*** Block opens ***

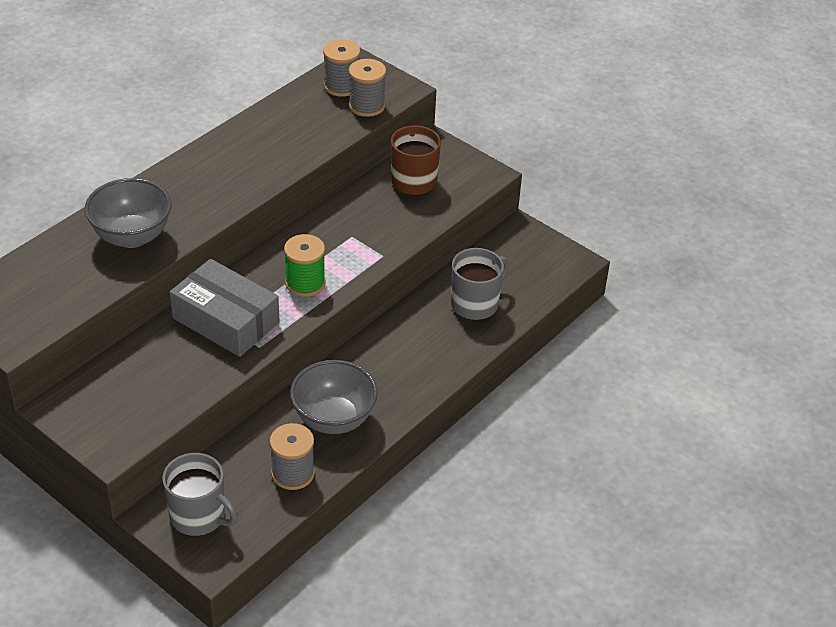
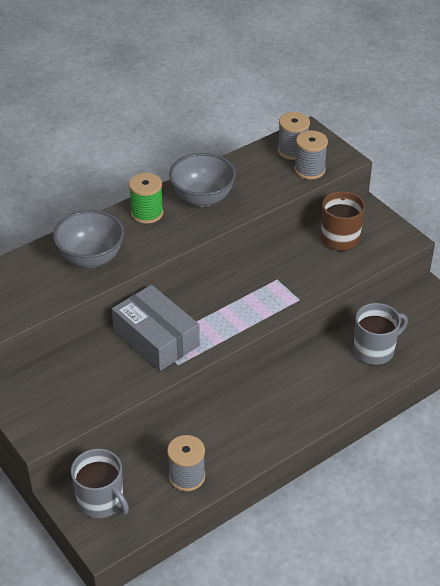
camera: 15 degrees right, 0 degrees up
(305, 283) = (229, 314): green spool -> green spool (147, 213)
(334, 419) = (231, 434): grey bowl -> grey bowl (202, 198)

*** Block closes ***
*** Block opens ***

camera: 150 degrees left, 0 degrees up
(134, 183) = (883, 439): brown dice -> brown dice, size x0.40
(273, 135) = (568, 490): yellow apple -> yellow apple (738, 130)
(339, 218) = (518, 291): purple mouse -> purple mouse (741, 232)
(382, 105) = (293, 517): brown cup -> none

*** Block closes ***
*** Block opens ***

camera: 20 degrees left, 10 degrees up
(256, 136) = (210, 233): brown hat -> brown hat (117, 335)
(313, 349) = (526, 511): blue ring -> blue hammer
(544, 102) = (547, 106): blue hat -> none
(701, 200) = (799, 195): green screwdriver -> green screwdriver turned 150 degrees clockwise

*** Block closes ***

→ Your assignment
Using the data above, copy each line that contains "camera".

→ Answer space
camera: 15 degrees right, 0 degrees up
camera: 150 degrees left, 0 degrees up
camera: 20 degrees left, 10 degrees up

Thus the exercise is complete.